Task statement » All that belongs in the answer is the lines from the one containing "[381, 483, 541, 553]" to the end of the listing below, copied exactly, pictures excluded.

Input data »
....................
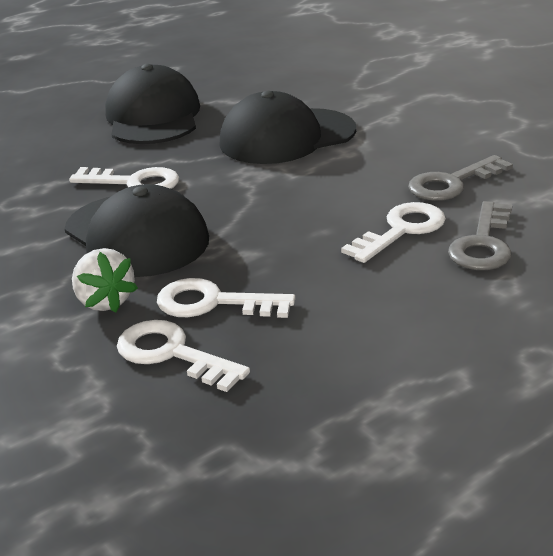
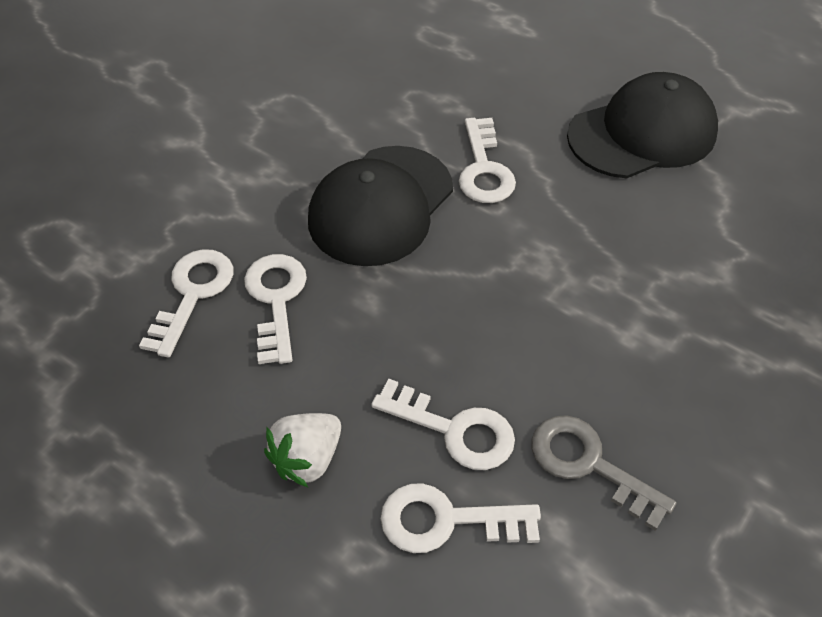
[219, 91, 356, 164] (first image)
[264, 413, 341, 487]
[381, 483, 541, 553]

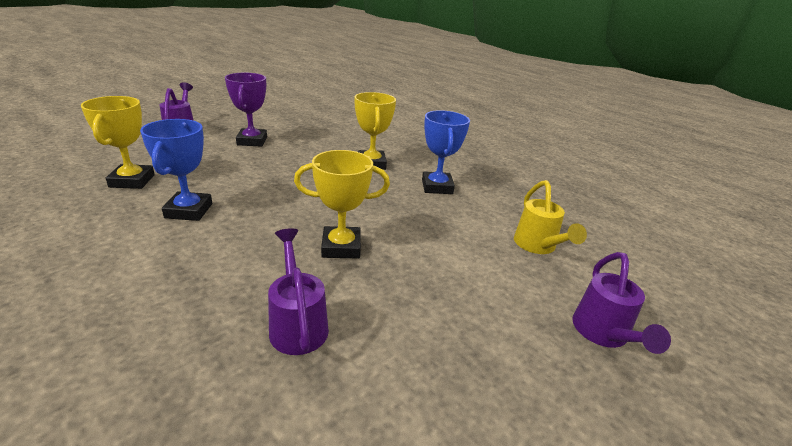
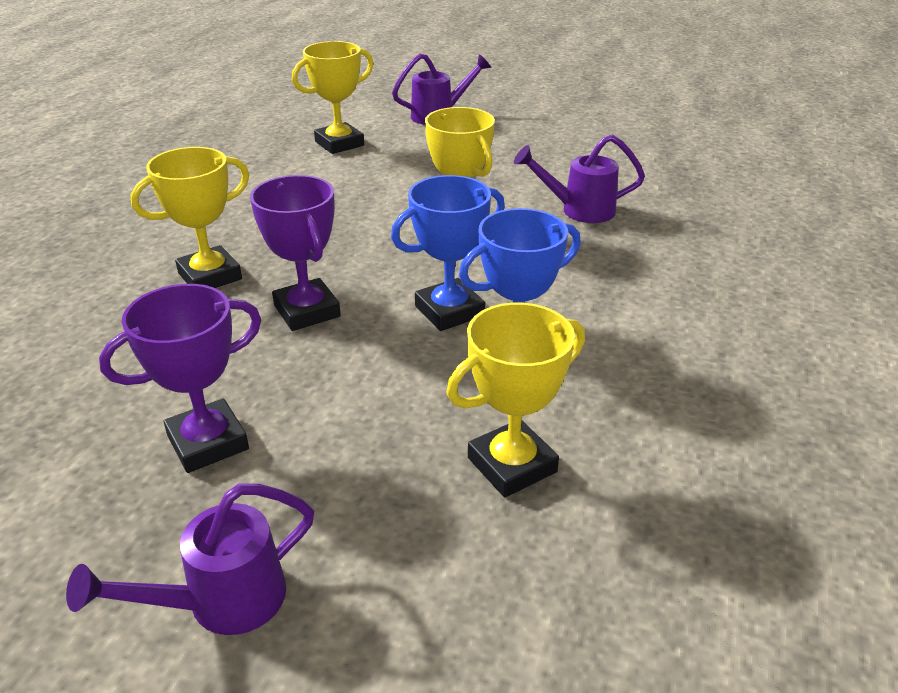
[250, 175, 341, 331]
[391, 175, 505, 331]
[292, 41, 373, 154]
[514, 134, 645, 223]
....................
Result of the task »
[381, 483, 541, 553]

[250, 175, 341, 331]
[391, 175, 505, 331]
[292, 41, 373, 154]
[514, 134, 645, 223]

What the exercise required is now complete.